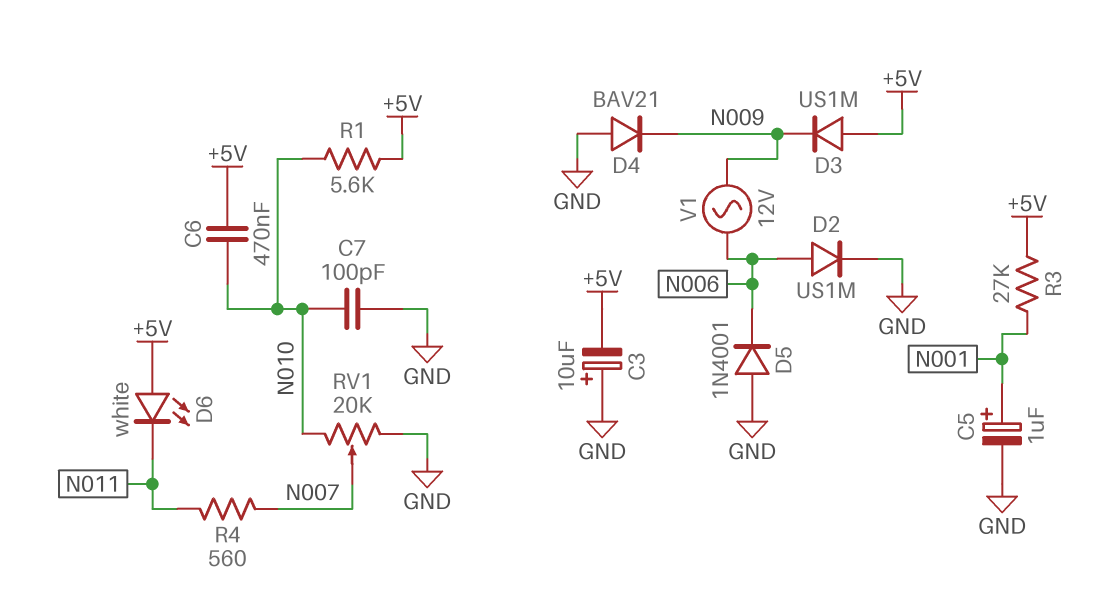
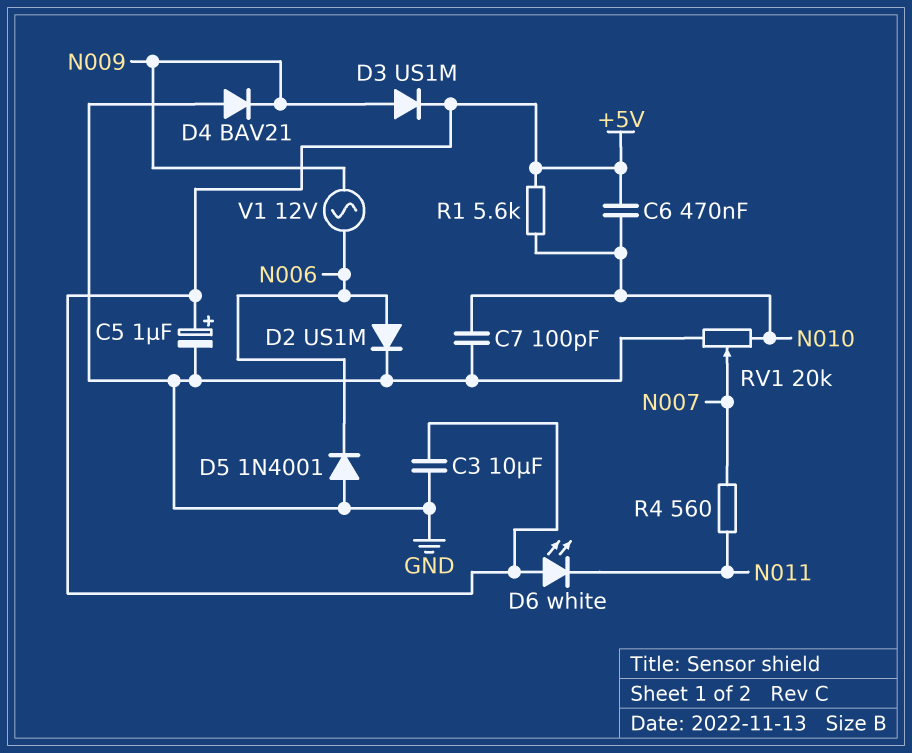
C3: 10uF (plus GND, minus +5V) -> 10uF (+5V, GND)
C5: 1uF (plus N001, minus GND) -> 1uF (plus +5V, minus GND)
D3: diode US1M (A +5V, K N009) -> diode US1M (A N009, K +5V)
R3: 27k (+5V, N001) -> none

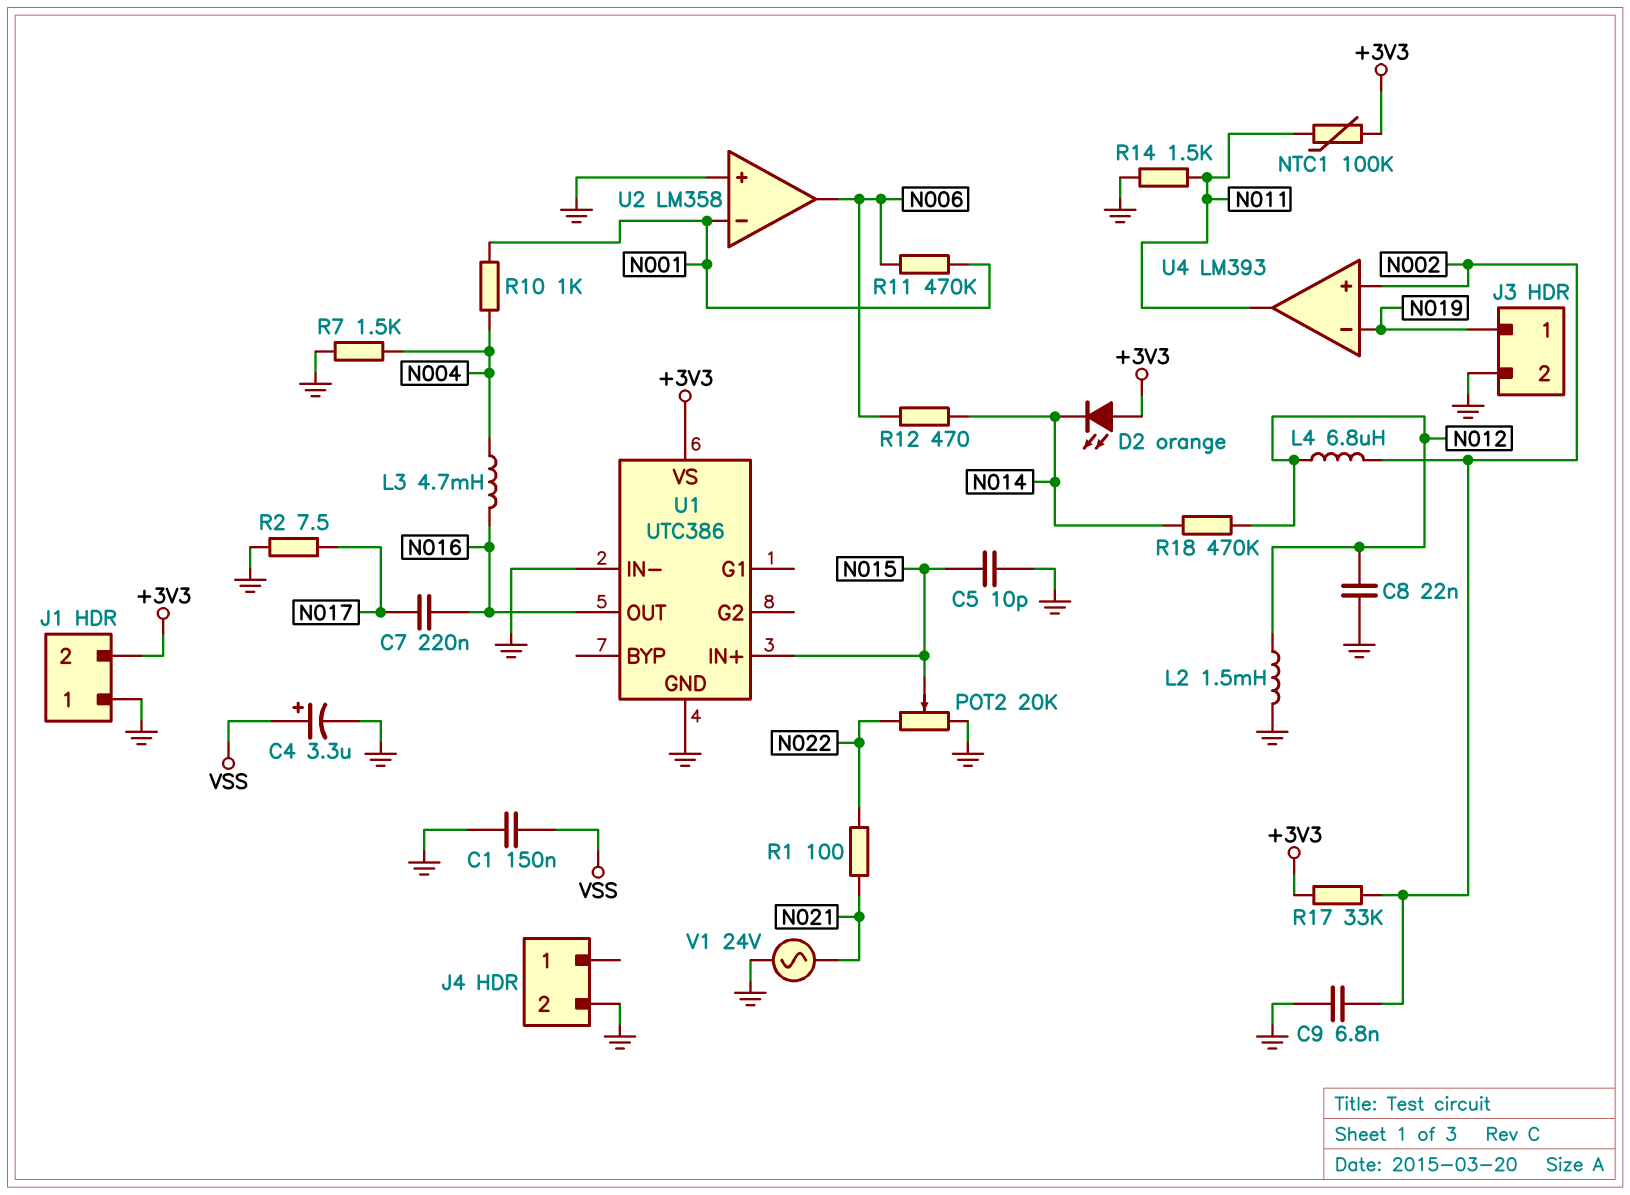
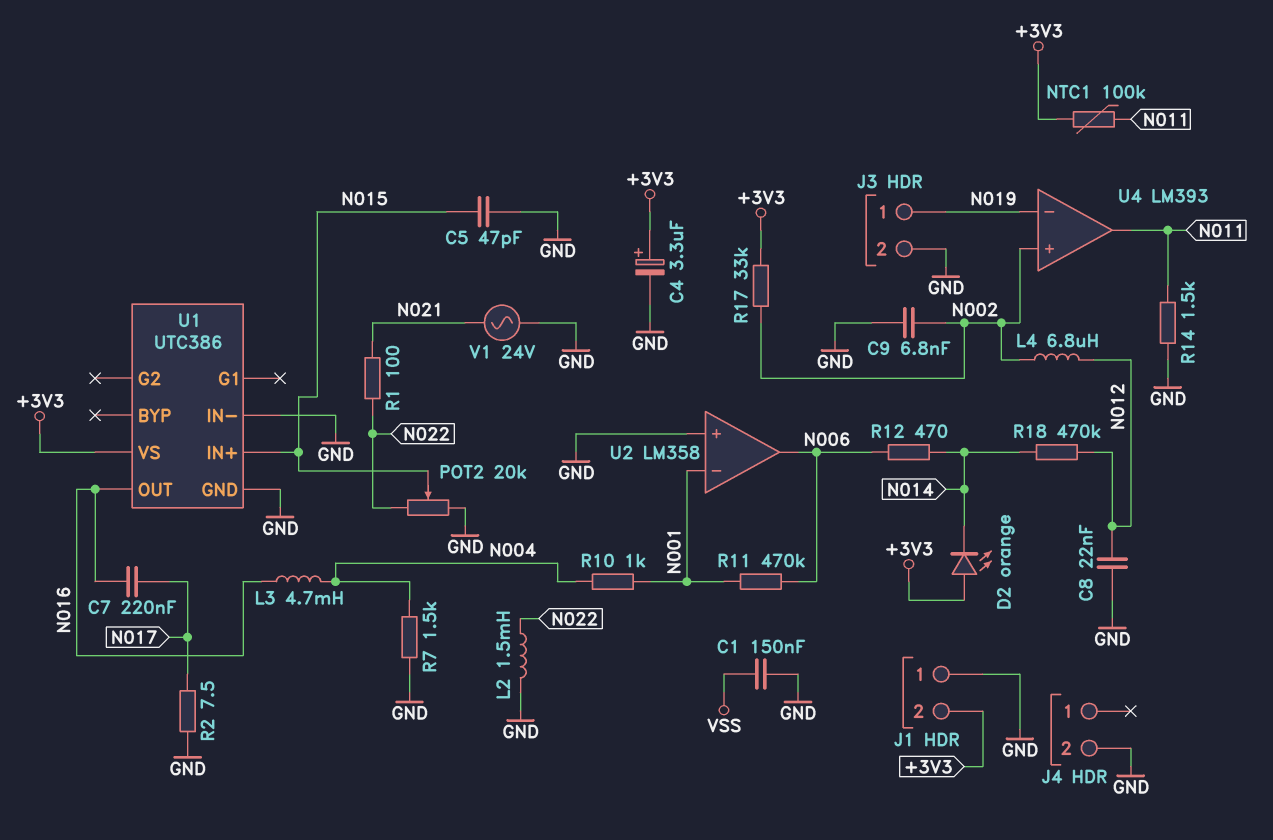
C4: 3.3uF (plus VSS, minus GND) -> 3.3uF (plus +3V3, minus GND)
C5: 10pF (GND, N015) -> 47pF (GND, N015)
L2: 1.5mH (GND, N012) -> 1.5mH (GND, N022)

What the exercise asks ▸ Some of the data mentions "plus". Copy every line where it does.

Task solution ▸
C3: 10uF (plus GND, minus +5V) -> 10uF (+5V, GND)
C5: 1uF (plus N001, minus GND) -> 1uF (plus +5V, minus GND)
C4: 3.3uF (plus VSS, minus GND) -> 3.3uF (plus +3V3, minus GND)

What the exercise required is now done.